The response must contain every line from the records below that has "AUDIO".
-- Source information follows --
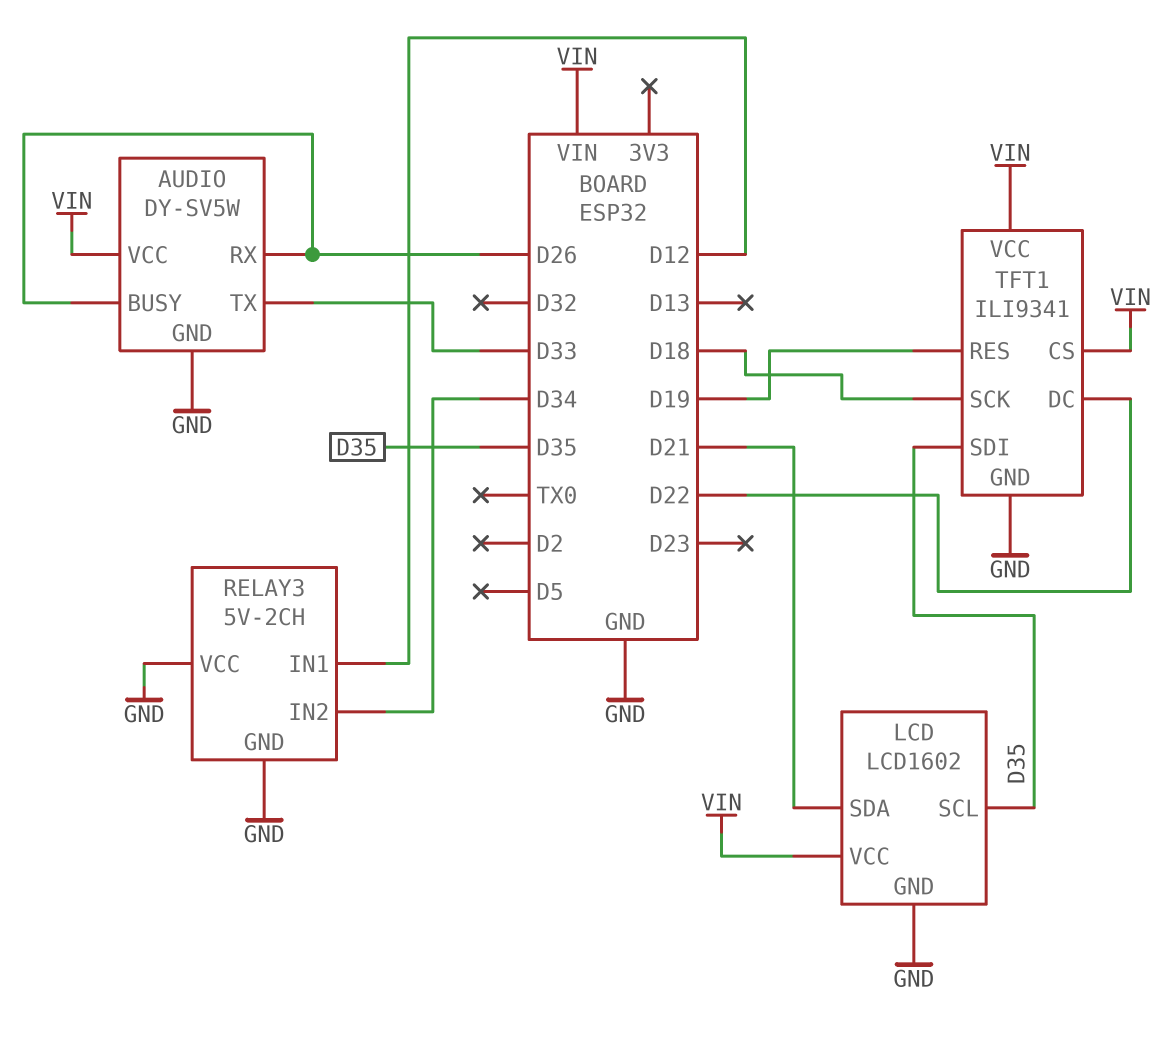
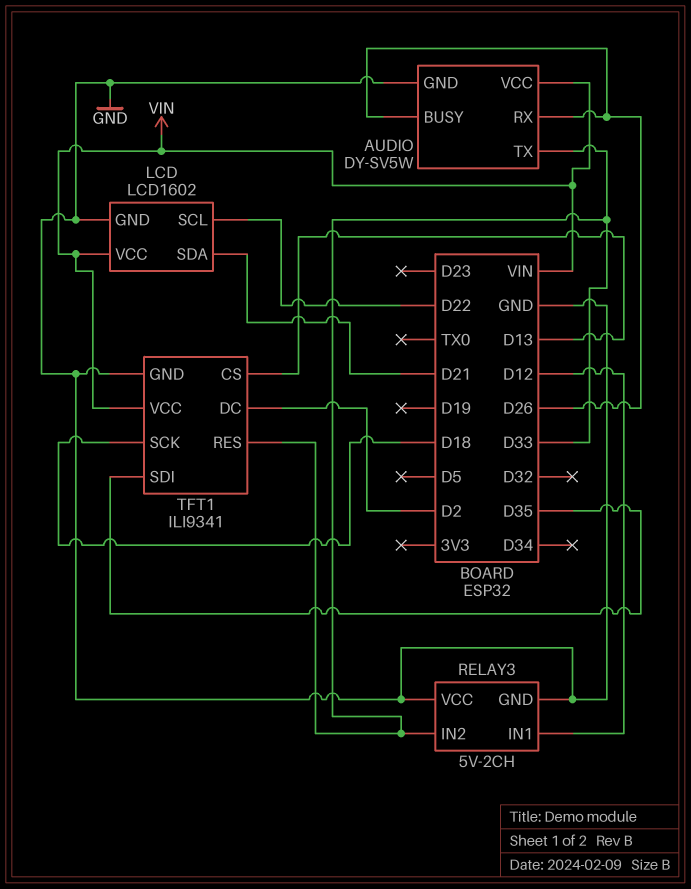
LCD pin SCL: D35 -> D22
RELAY3 pin IN2: D34 -> D33
TFT1 pin CS: VIN -> D13
TFT1 pin DC: D22 -> D2
TFT1 pin RES: D19 -> D33

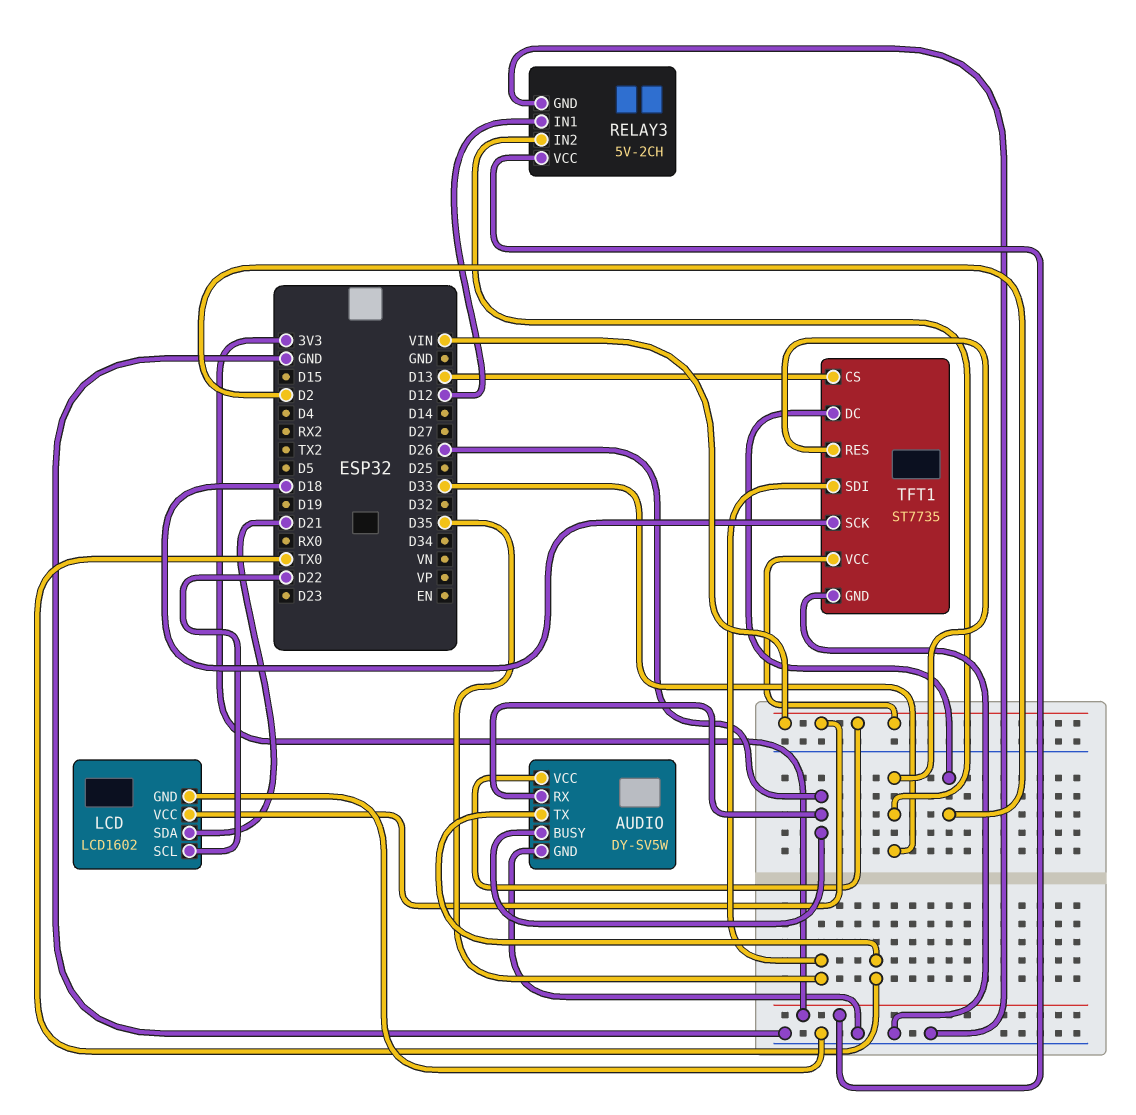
AUDIO pin TX: D33 -> TX0
RELAY3 pin VCC: GND -> 3V3
TFT1: ILI9341 -> ST7735

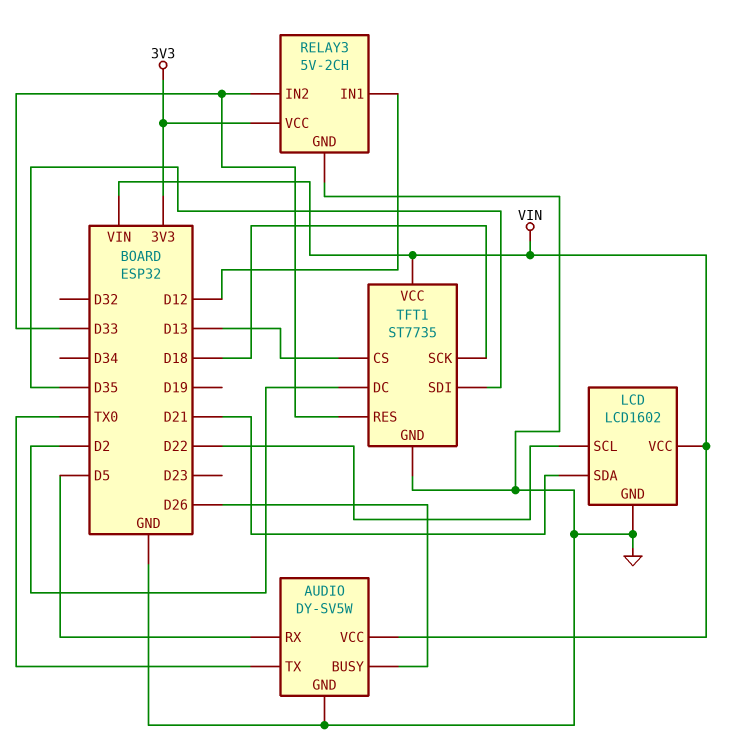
AUDIO pin RX: D26 -> D5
-- Source information concluded --
# Result for this exercise:
AUDIO pin TX: D33 -> TX0
AUDIO pin RX: D26 -> D5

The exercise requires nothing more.